→ What is needed: Could you quote, exactly as they stand, the lines running from the one with "R3: 120 (EN, OPTO) -> 120 (FILT, OPTO)" to the final line of the material?

→ Records provided:

**********

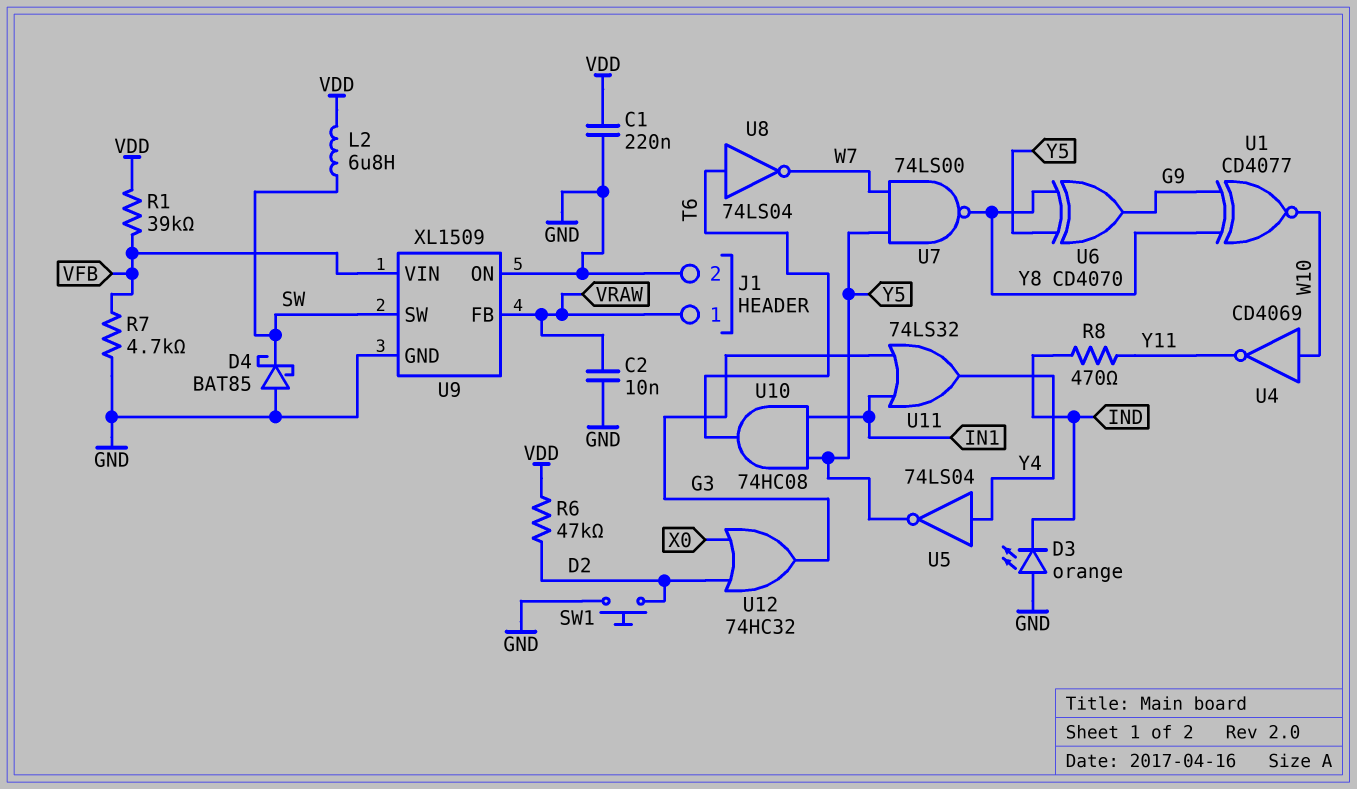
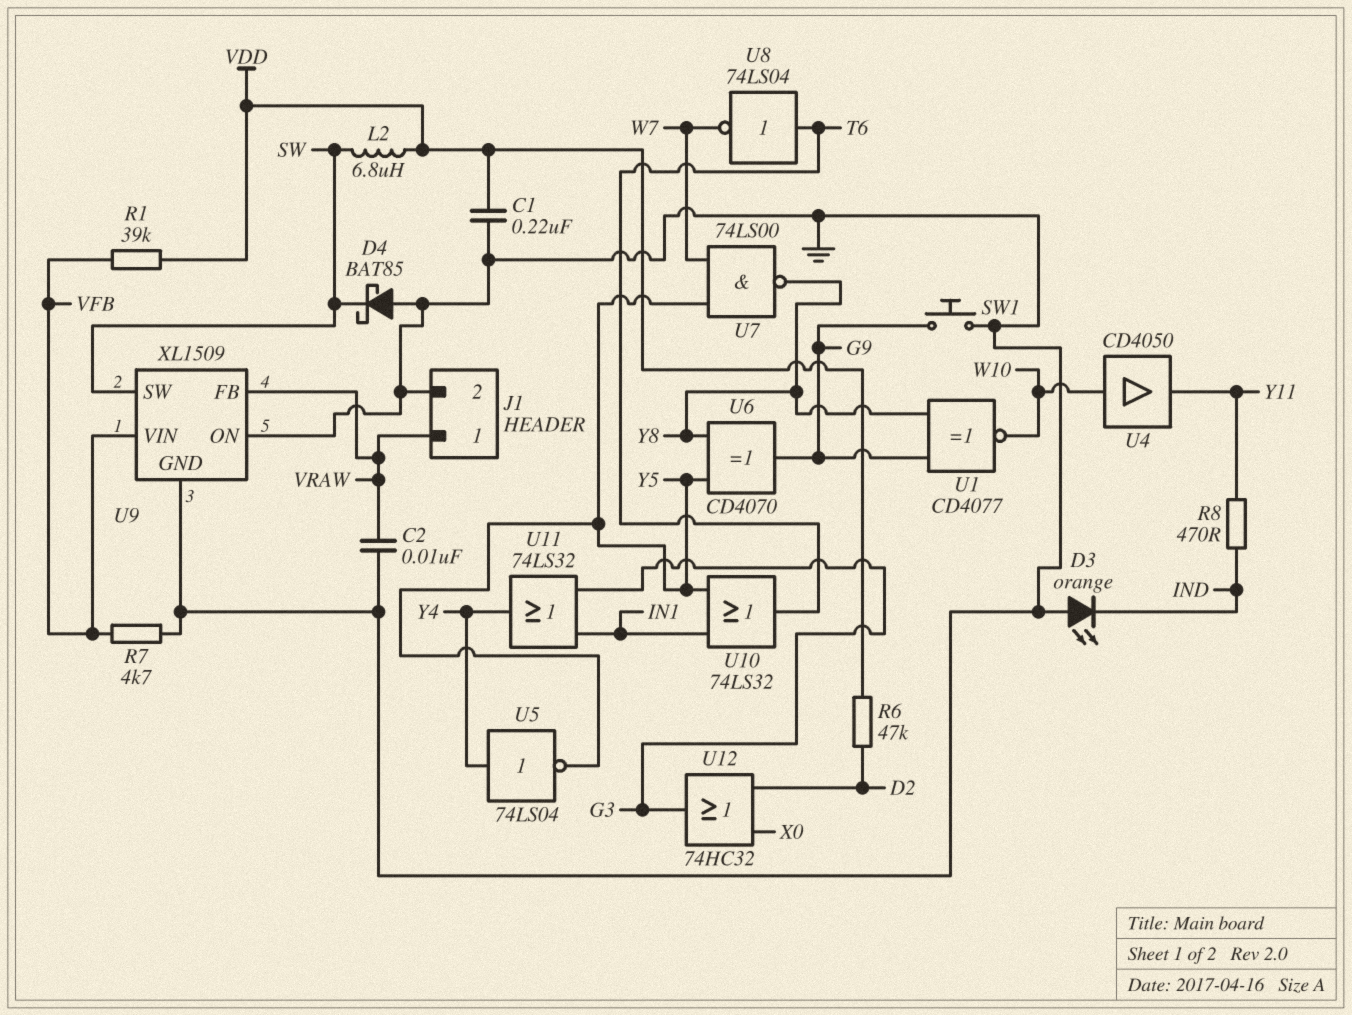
SW1: button (D2, GND) -> button (G9, GND)
U4: NOT CD4069 (in W10, out Y11) -> buffer CD4050 (in W10, out Y11)
U10: AND 74HC08 (in IN1, in Y5, out T6) -> OR 74LS32 (in IN1, in Y5, out T6)

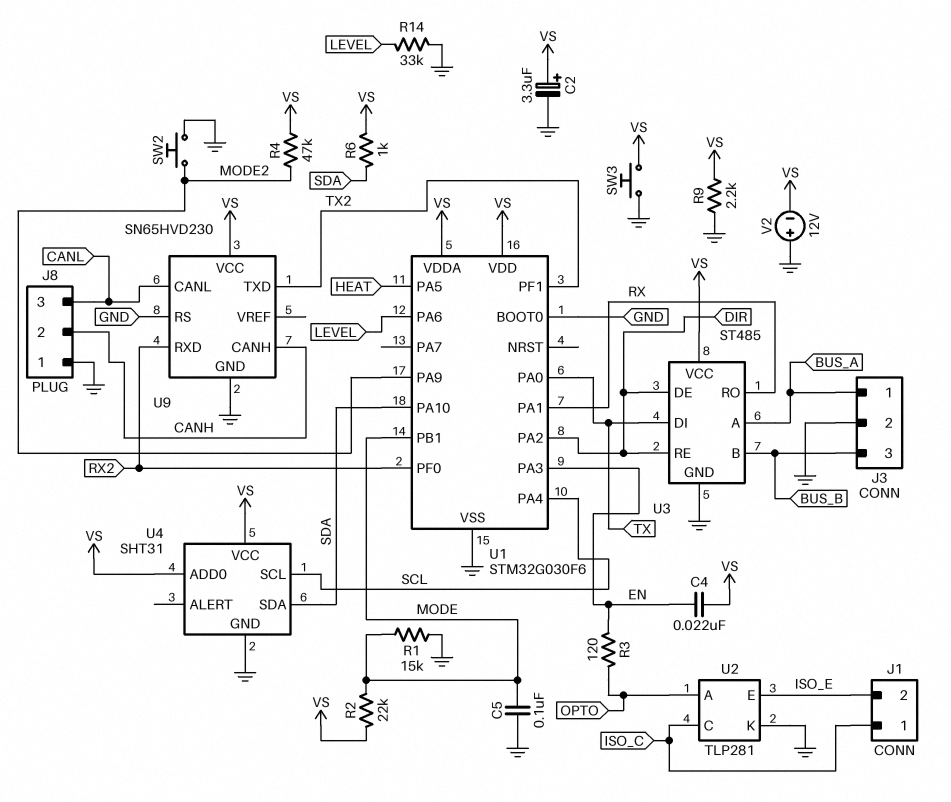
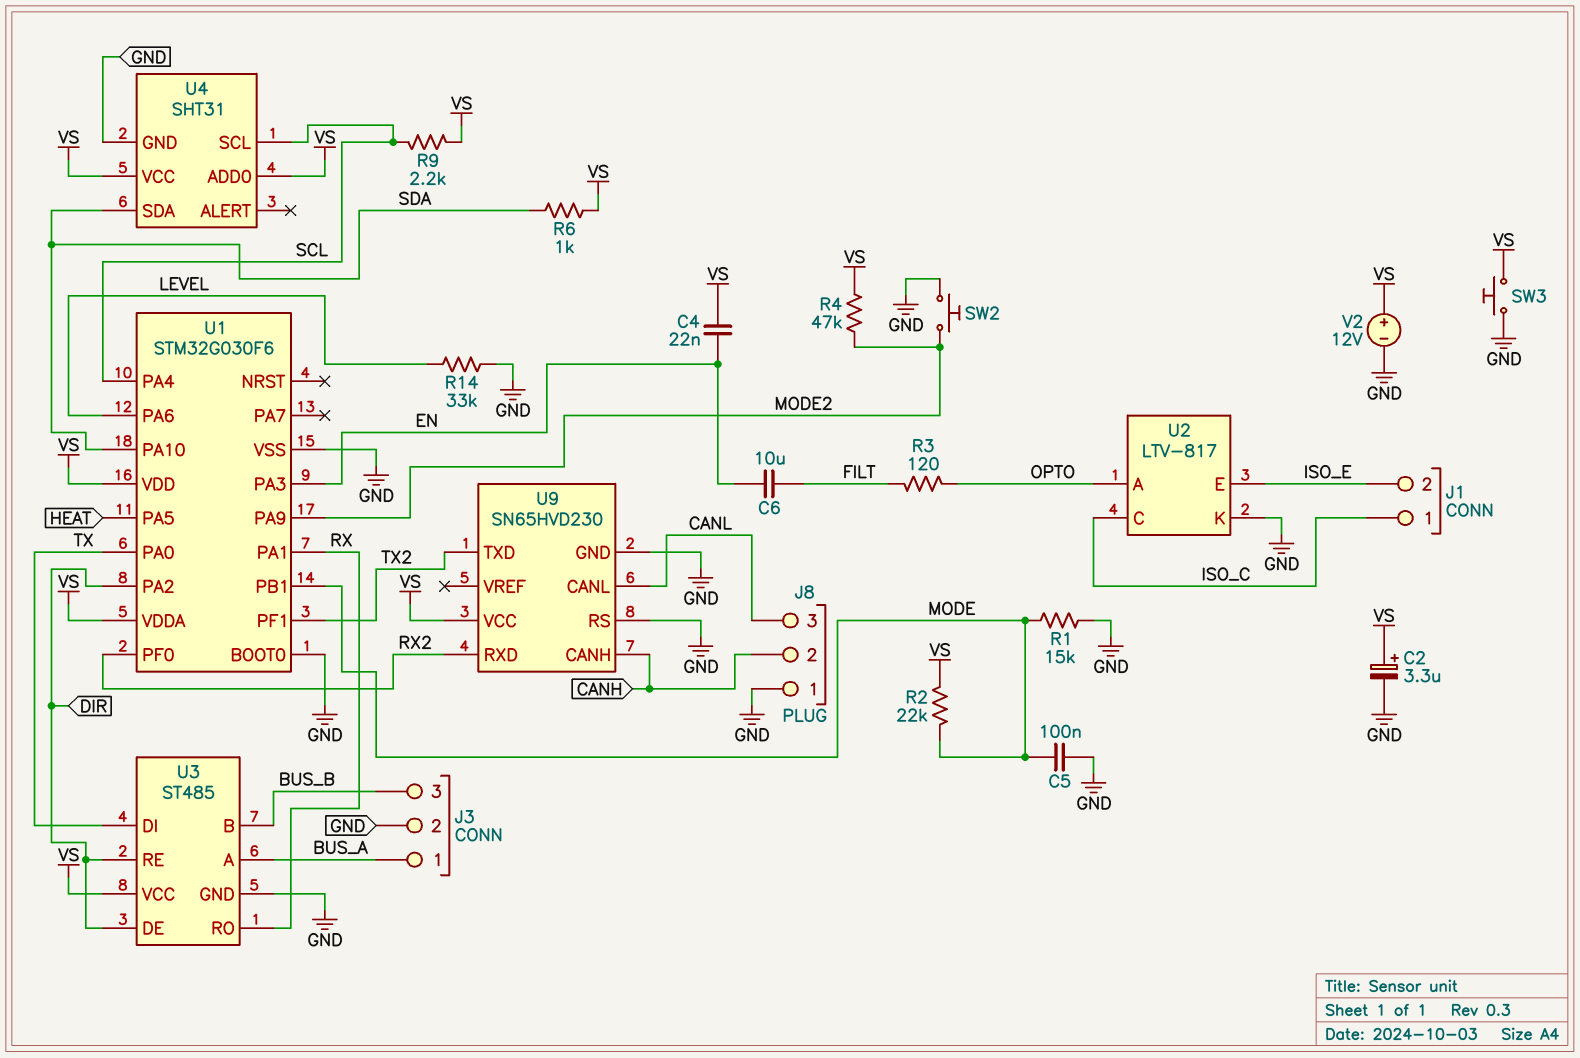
C6: none -> 10uF (EN, FILT)
R3: 120 (EN, OPTO) -> 120 (FILT, OPTO)
R9: 2.2k (GND, VS) -> 2.2k (SCL, VS)
U2: TLP281 -> LTV-817
V2: 12V (plus GND, minus VS) -> 12V (plus VS, minus GND)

**********

→ Solution to this problem:
R3: 120 (EN, OPTO) -> 120 (FILT, OPTO)
R9: 2.2k (GND, VS) -> 2.2k (SCL, VS)
U2: TLP281 -> LTV-817
V2: 12V (plus GND, minus VS) -> 12V (plus VS, minus GND)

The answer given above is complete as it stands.